DATA FOR THIS TASK START

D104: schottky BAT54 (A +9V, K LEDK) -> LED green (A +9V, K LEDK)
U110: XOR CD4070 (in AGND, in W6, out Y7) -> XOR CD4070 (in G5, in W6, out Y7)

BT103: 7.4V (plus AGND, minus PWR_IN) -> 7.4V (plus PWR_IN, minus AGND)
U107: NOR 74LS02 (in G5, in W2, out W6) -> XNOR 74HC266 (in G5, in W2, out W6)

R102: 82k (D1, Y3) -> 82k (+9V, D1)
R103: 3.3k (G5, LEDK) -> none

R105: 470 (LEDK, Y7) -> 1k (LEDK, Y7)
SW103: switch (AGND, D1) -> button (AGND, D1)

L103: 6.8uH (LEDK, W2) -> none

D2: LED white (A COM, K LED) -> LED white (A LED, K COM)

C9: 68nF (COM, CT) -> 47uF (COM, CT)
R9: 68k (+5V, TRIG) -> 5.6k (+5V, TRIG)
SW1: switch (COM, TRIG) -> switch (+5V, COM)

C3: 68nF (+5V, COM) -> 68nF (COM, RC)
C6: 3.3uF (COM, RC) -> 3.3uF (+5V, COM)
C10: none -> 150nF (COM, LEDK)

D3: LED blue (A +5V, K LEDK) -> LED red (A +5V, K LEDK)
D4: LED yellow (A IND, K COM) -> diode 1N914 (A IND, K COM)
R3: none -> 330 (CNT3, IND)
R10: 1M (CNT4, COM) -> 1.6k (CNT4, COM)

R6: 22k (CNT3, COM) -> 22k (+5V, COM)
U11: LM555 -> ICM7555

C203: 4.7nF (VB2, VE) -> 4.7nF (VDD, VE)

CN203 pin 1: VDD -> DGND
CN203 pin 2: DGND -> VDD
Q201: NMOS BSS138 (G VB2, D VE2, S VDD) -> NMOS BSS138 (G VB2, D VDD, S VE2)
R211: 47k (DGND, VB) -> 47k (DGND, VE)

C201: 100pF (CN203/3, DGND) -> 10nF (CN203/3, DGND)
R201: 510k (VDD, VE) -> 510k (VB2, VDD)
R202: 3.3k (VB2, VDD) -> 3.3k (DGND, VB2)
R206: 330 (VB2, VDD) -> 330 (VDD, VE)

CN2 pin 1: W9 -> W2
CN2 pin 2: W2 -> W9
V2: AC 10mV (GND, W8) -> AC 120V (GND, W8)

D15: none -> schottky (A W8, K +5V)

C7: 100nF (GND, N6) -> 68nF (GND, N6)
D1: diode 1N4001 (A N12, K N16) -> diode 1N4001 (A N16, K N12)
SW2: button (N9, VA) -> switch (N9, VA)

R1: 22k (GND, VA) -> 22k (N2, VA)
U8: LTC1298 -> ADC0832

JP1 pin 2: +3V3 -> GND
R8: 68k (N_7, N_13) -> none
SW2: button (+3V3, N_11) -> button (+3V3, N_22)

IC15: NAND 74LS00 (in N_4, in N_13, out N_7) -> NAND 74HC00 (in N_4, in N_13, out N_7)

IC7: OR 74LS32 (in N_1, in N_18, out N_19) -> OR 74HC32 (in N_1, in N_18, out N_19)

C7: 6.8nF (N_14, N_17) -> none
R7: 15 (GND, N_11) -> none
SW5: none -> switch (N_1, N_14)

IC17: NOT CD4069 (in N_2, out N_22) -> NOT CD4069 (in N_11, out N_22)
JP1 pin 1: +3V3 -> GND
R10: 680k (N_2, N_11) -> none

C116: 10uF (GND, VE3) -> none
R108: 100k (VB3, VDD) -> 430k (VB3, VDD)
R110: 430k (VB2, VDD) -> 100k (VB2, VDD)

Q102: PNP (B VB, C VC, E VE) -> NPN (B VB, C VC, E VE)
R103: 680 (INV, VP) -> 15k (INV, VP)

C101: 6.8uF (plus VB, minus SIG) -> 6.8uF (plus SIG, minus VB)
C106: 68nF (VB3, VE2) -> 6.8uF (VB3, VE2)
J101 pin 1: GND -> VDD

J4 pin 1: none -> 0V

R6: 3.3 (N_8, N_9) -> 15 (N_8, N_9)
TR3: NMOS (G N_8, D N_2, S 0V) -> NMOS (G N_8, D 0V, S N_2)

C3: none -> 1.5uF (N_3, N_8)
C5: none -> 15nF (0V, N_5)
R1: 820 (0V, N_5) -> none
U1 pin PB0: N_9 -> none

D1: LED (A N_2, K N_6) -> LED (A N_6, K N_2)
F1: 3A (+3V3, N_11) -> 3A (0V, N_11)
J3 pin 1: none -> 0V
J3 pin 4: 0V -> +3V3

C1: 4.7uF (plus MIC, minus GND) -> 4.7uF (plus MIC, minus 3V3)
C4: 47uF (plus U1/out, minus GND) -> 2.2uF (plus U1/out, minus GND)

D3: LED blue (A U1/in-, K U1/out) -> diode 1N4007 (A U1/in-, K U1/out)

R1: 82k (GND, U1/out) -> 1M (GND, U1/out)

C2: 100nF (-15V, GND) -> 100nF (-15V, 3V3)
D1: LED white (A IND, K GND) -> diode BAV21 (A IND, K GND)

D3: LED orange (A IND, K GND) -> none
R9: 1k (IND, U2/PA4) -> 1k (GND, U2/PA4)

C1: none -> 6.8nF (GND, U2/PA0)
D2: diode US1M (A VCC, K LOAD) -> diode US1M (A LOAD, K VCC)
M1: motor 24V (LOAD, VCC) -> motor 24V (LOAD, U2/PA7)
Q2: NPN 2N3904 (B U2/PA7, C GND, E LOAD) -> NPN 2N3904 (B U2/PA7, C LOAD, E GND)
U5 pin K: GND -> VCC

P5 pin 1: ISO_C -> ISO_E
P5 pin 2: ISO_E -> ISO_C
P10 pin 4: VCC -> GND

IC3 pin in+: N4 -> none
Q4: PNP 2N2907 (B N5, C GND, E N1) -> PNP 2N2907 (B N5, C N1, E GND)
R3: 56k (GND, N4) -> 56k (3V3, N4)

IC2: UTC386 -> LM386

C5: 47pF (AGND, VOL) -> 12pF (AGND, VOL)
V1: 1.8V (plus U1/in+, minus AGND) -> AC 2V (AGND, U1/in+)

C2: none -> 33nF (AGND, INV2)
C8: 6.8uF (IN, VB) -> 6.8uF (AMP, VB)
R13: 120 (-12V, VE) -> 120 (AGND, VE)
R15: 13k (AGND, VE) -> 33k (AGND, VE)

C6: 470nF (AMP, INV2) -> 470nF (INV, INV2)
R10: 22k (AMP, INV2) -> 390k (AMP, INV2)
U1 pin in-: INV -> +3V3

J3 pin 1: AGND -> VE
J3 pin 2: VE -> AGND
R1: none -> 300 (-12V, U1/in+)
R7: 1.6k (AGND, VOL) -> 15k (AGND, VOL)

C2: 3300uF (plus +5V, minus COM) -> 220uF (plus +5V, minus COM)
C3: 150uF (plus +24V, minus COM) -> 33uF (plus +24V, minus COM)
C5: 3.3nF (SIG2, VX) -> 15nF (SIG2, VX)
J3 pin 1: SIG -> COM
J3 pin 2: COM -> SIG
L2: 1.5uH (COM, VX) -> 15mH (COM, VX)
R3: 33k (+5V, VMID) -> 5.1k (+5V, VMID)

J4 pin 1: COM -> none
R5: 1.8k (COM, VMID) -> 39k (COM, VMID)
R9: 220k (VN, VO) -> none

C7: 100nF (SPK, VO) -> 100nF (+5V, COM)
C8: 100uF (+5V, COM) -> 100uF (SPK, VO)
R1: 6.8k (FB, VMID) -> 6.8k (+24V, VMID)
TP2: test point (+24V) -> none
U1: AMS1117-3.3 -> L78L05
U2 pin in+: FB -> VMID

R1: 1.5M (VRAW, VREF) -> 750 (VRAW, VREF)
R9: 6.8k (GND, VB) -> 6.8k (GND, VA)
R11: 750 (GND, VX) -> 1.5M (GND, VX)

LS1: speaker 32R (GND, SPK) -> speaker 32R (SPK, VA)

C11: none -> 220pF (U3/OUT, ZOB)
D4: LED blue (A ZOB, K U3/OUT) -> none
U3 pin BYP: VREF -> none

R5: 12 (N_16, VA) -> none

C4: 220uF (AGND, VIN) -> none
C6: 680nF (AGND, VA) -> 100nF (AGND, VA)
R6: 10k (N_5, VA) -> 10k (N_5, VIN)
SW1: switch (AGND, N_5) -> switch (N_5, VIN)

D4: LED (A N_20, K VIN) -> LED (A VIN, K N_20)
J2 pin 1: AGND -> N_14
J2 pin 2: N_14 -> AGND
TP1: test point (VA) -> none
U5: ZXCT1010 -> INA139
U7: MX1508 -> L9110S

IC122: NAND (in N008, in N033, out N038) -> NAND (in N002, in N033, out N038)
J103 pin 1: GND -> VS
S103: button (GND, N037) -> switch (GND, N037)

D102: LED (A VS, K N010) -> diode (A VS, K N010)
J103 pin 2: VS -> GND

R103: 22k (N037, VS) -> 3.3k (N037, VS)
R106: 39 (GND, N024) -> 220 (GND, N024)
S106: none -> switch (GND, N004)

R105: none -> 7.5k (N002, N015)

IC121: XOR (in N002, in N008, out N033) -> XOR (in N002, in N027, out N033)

DATA FOR THIS TASK END

**WHAT THIS TASK INVOLVES:** What is wanted is an exact repeat of the lines from the one with "J2 pin 2: N_14 -> AGND" through the last line of the listing above, and no other text.

**WORKED SOLUTION:**
J2 pin 2: N_14 -> AGND
TP1: test point (VA) -> none
U5: ZXCT1010 -> INA139
U7: MX1508 -> L9110S

IC122: NAND (in N008, in N033, out N038) -> NAND (in N002, in N033, out N038)
J103 pin 1: GND -> VS
S103: button (GND, N037) -> switch (GND, N037)

D102: LED (A VS, K N010) -> diode (A VS, K N010)
J103 pin 2: VS -> GND

R103: 22k (N037, VS) -> 3.3k (N037, VS)
R106: 39 (GND, N024) -> 220 (GND, N024)
S106: none -> switch (GND, N004)

R105: none -> 7.5k (N002, N015)

IC121: XOR (in N002, in N008, out N033) -> XOR (in N002, in N027, out N033)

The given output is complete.